━━ Study material ━━

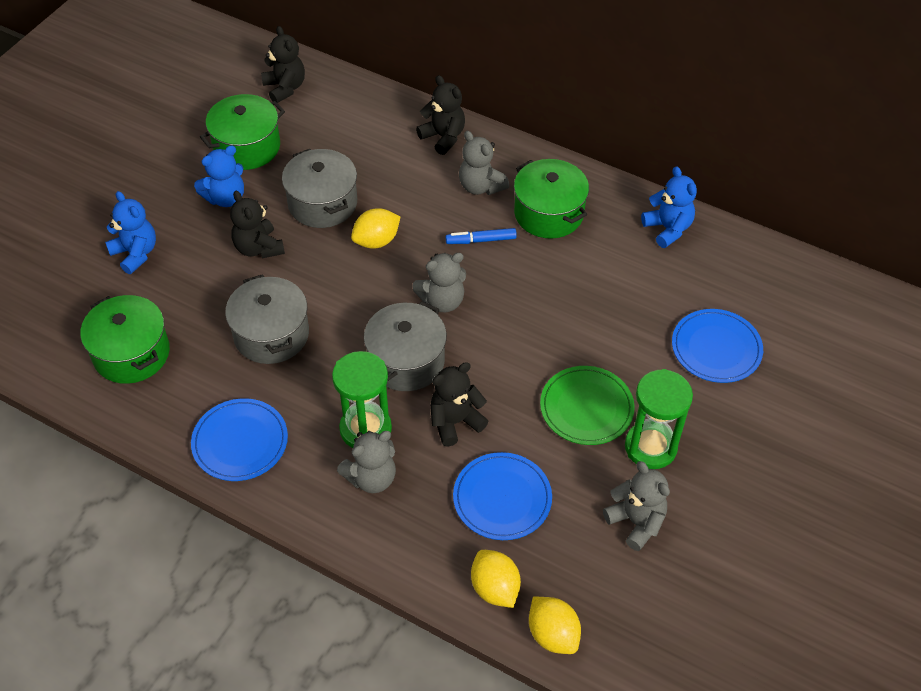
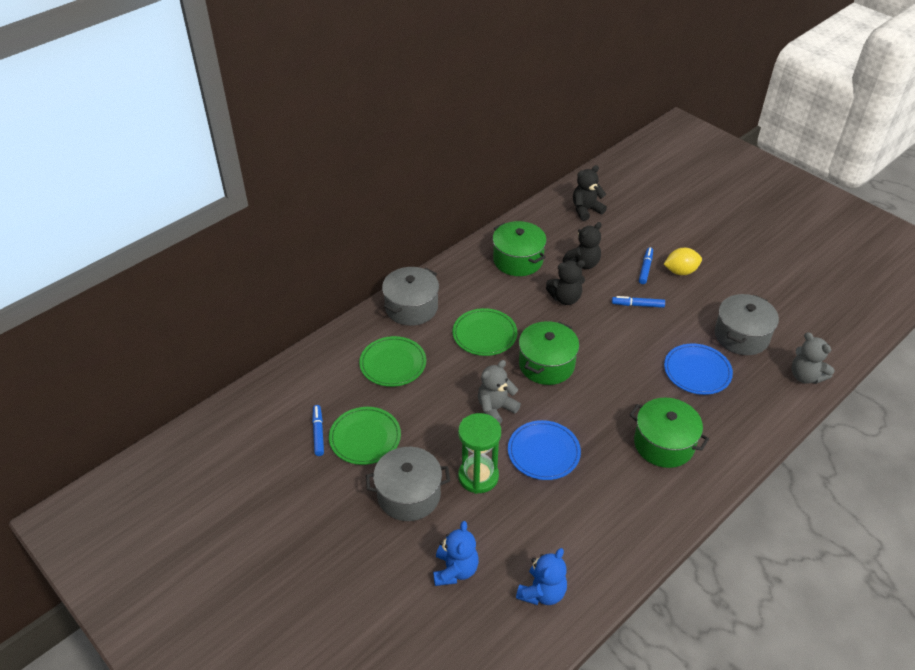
black teddy bear: 4 -> 3
blue marker: 1 -> 3
blue plate: 3 -> 2
blue teddy bear: 3 -> 2
green hourglass: 2 -> 1
green plate: 1 -> 3
grey teddy bear: 4 -> 2
yellow lemon: 3 -> 1

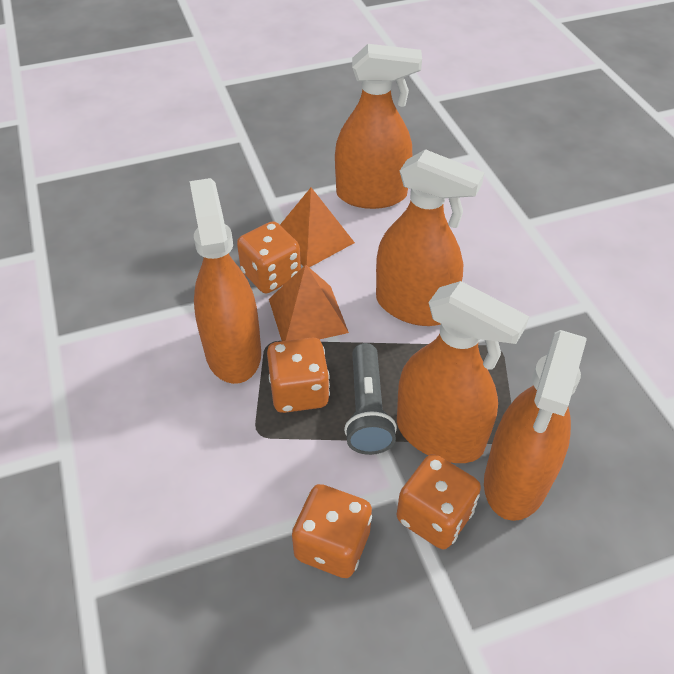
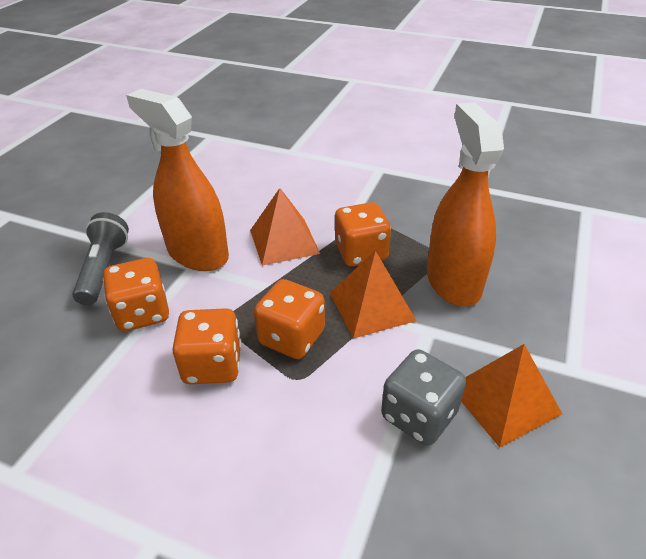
grey dice: 0 -> 1
orange pyramid: 2 -> 3
orange spray bottle: 5 -> 2

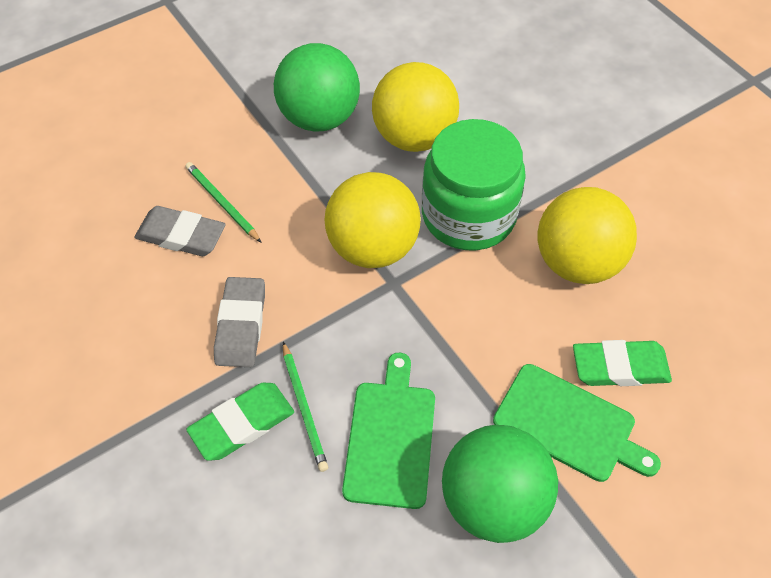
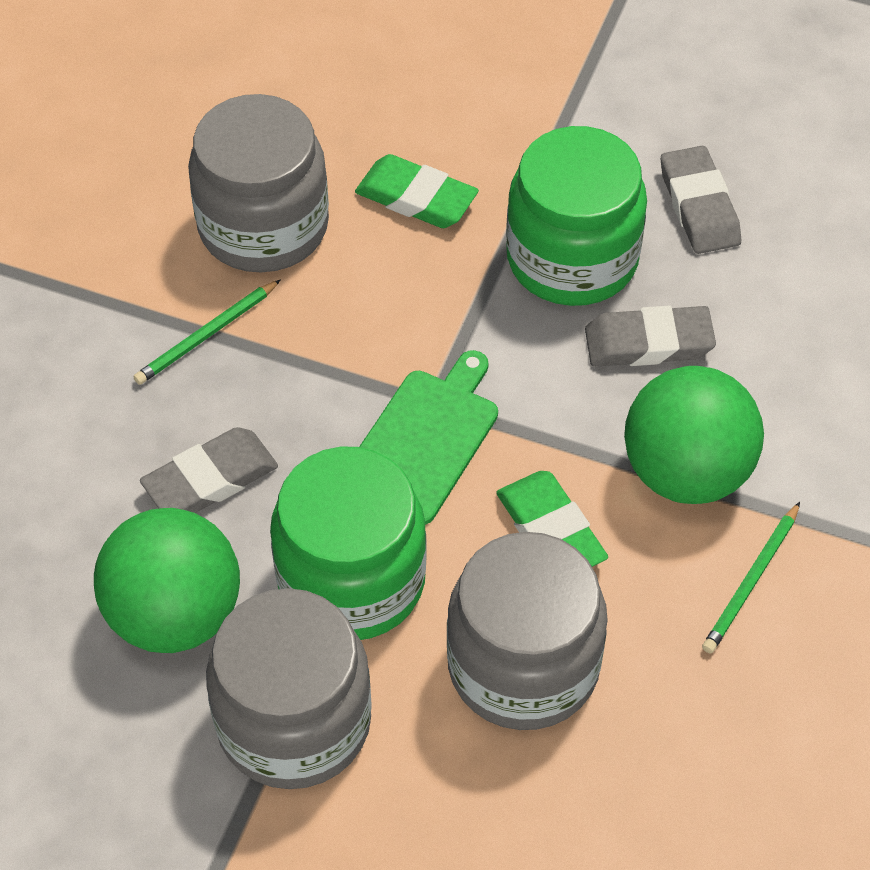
green cutting board: 2 -> 1
green jar: 1 -> 2
grey eraser: 2 -> 3
grey jar: 0 -> 3
yellow ball: 3 -> 0

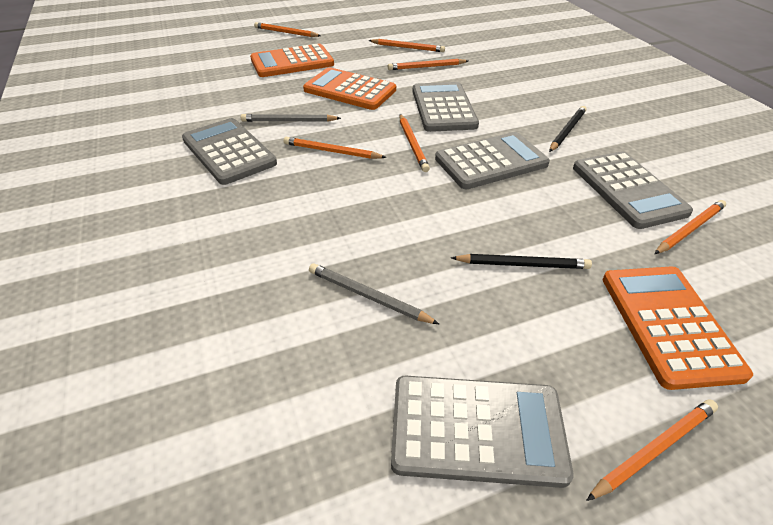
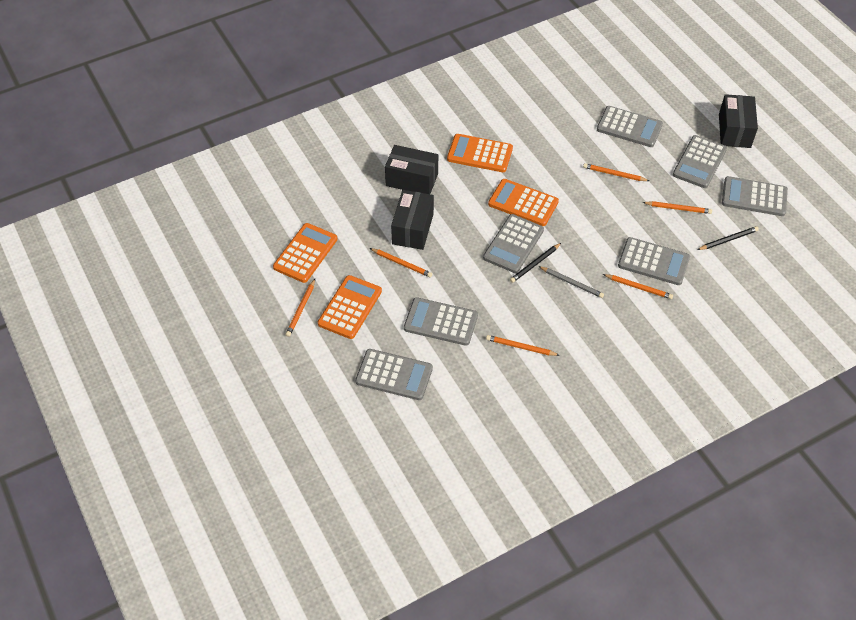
black box: 0 -> 3
grey calculator: 5 -> 7
grey pencil: 2 -> 1
orange calculator: 3 -> 4
orange pencil: 7 -> 6

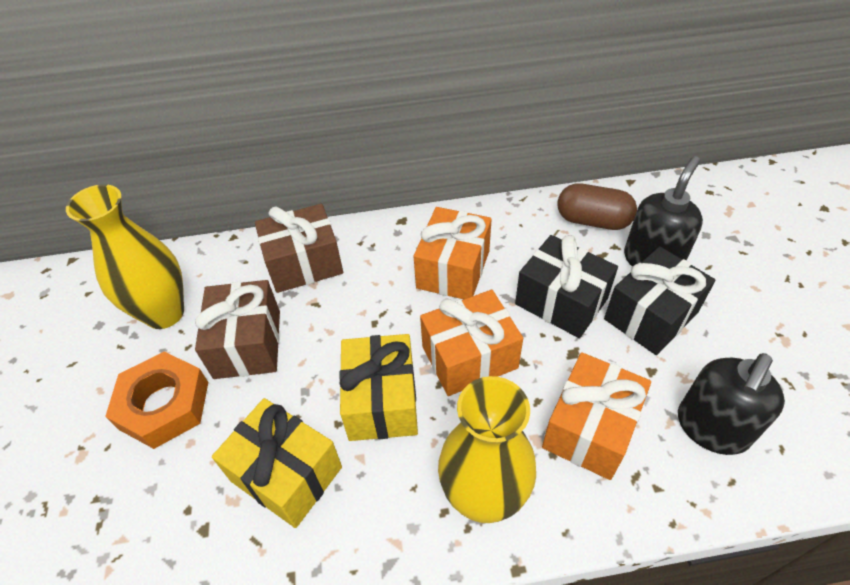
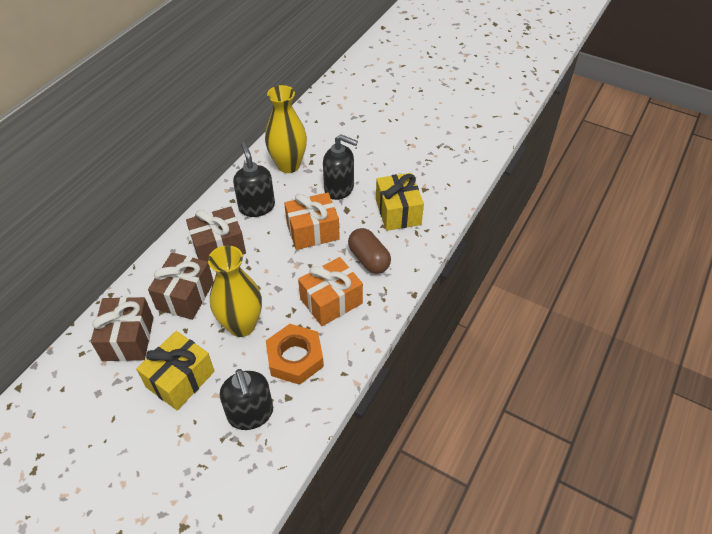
black gift: 2 -> 0
black soap dispenser: 2 -> 3
brown gift: 2 -> 3
orange gift: 3 -> 2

━━━

* _Task goal_
The answer should be an exact copy of the lines from the one containing "black soap dispenser: 2 -> 3" through the last line of the entries, both included.

* _Solution to this exercise_
black soap dispenser: 2 -> 3
brown gift: 2 -> 3
orange gift: 3 -> 2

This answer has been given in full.